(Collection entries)
########################################

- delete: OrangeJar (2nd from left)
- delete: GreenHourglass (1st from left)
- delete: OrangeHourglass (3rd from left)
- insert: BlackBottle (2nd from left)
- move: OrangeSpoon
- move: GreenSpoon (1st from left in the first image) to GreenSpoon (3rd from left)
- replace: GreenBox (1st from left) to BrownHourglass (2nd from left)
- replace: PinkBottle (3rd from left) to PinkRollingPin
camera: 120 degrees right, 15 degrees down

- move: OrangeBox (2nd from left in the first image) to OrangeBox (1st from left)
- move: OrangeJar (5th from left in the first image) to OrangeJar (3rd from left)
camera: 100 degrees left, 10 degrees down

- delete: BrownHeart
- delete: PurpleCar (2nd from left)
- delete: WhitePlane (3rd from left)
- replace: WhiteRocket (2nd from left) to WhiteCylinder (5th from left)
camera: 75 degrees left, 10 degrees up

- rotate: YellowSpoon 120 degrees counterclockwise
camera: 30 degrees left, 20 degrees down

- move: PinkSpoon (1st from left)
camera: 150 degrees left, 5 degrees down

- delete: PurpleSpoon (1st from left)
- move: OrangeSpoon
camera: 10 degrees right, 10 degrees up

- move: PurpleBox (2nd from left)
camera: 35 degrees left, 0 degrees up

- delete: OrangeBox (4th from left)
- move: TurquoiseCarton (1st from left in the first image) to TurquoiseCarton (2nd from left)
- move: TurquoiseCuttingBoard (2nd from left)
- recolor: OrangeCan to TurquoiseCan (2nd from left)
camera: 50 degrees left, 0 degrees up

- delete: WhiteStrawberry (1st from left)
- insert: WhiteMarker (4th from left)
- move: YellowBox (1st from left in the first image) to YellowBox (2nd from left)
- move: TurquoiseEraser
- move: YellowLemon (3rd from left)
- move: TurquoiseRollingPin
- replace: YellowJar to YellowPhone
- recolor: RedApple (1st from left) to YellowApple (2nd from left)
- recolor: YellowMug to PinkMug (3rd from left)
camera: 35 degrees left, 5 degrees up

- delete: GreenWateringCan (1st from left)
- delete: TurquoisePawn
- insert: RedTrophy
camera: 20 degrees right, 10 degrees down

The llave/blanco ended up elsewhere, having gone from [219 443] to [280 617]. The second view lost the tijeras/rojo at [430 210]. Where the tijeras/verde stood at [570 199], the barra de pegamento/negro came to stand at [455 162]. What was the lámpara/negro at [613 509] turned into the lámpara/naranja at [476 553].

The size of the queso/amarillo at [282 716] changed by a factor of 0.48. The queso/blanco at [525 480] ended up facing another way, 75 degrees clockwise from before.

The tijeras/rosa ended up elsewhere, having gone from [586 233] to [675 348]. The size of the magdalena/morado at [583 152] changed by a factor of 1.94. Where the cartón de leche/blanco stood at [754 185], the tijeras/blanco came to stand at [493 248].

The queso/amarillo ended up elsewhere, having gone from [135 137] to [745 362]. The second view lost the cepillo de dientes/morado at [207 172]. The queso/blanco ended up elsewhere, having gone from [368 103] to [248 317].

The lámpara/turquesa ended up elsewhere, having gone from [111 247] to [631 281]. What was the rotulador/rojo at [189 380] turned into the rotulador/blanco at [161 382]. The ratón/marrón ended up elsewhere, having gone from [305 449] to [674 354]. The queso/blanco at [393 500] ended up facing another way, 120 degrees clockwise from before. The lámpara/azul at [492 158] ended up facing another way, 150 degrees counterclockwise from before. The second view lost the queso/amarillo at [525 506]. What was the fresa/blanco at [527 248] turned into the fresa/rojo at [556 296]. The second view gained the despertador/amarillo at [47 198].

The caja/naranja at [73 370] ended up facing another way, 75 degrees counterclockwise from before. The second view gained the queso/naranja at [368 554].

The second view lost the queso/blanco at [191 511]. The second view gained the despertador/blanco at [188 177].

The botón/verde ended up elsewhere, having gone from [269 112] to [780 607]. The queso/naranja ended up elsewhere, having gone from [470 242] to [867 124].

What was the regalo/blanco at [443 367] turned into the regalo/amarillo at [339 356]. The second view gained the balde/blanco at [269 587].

########################################

Exercise brief ▸ Transcribe the data above in full, keeping every word as it is.

Exercise solution ▸
- delete: OrangeJar (2nd from left)
- delete: GreenHourglass (1st from left)
- delete: OrangeHourglass (3rd from left)
- insert: BlackBottle (2nd from left)
- move: OrangeSpoon
- move: GreenSpoon (1st from left in the first image) to GreenSpoon (3rd from left)
- replace: GreenBox (1st from left) to BrownHourglass (2nd from left)
- replace: PinkBottle (3rd from left) to PinkRollingPin
camera: 120 degrees right, 15 degrees down

- move: OrangeBox (2nd from left in the first image) to OrangeBox (1st from left)
- move: OrangeJar (5th from left in the first image) to OrangeJar (3rd from left)
camera: 100 degrees left, 10 degrees down

- delete: BrownHeart
- delete: PurpleCar (2nd from left)
- delete: WhitePlane (3rd from left)
- replace: WhiteRocket (2nd from left) to WhiteCylinder (5th from left)
camera: 75 degrees left, 10 degrees up

- rotate: YellowSpoon 120 degrees counterclockwise
camera: 30 degrees left, 20 degrees down

- move: PinkSpoon (1st from left)
camera: 150 degrees left, 5 degrees down

- delete: PurpleSpoon (1st from left)
- move: OrangeSpoon
camera: 10 degrees right, 10 degrees up

- move: PurpleBox (2nd from left)
camera: 35 degrees left, 0 degrees up

- delete: OrangeBox (4th from left)
- move: TurquoiseCarton (1st from left in the first image) to TurquoiseCarton (2nd from left)
- move: TurquoiseCuttingBoard (2nd from left)
- recolor: OrangeCan to TurquoiseCan (2nd from left)
camera: 50 degrees left, 0 degrees up

- delete: WhiteStrawberry (1st from left)
- insert: WhiteMarker (4th from left)
- move: YellowBox (1st from left in the first image) to YellowBox (2nd from left)
- move: TurquoiseEraser
- move: YellowLemon (3rd from left)
- move: TurquoiseRollingPin
- replace: YellowJar to YellowPhone
- recolor: RedApple (1st from left) to YellowApple (2nd from left)
- recolor: YellowMug to PinkMug (3rd from left)
camera: 35 degrees left, 5 degrees up

- delete: GreenWateringCan (1st from left)
- delete: TurquoisePawn
- insert: RedTrophy
camera: 20 degrees right, 10 degrees down

The llave/blanco ended up elsewhere, having gone from [219 443] to [280 617]. The second view lost the tijeras/rojo at [430 210]. Where the tijeras/verde stood at [570 199], the barra de pegamento/negro came to stand at [455 162]. What was the lámpara/negro at [613 509] turned into the lámpara/naranja at [476 553].

The size of the queso/amarillo at [282 716] changed by a factor of 0.48. The queso/blanco at [525 480] ended up facing another way, 75 degrees clockwise from before.

The tijeras/rosa ended up elsewhere, having gone from [586 233] to [675 348]. The size of the magdalena/morado at [583 152] changed by a factor of 1.94. Where the cartón de leche/blanco stood at [754 185], the tijeras/blanco came to stand at [493 248].

The queso/amarillo ended up elsewhere, having gone from [135 137] to [745 362]. The second view lost the cepillo de dientes/morado at [207 172]. The queso/blanco ended up elsewhere, having gone from [368 103] to [248 317].

The lámpara/turquesa ended up elsewhere, having gone from [111 247] to [631 281]. What was the rotulador/rojo at [189 380] turned into the rotulador/blanco at [161 382]. The ratón/marrón ended up elsewhere, having gone from [305 449] to [674 354]. The queso/blanco at [393 500] ended up facing another way, 120 degrees clockwise from before. The lámpara/azul at [492 158] ended up facing another way, 150 degrees counterclockwise from before. The second view lost the queso/amarillo at [525 506]. What was the fresa/blanco at [527 248] turned into the fresa/rojo at [556 296]. The second view gained the despertador/amarillo at [47 198].

The caja/naranja at [73 370] ended up facing another way, 75 degrees counterclockwise from before. The second view gained the queso/naranja at [368 554].

The second view lost the queso/blanco at [191 511]. The second view gained the despertador/blanco at [188 177].

The botón/verde ended up elsewhere, having gone from [269 112] to [780 607]. The queso/naranja ended up elsewhere, having gone from [470 242] to [867 124].

What was the regalo/blanco at [443 367] turned into the regalo/amarillo at [339 356]. The second view gained the balde/blanco at [269 587].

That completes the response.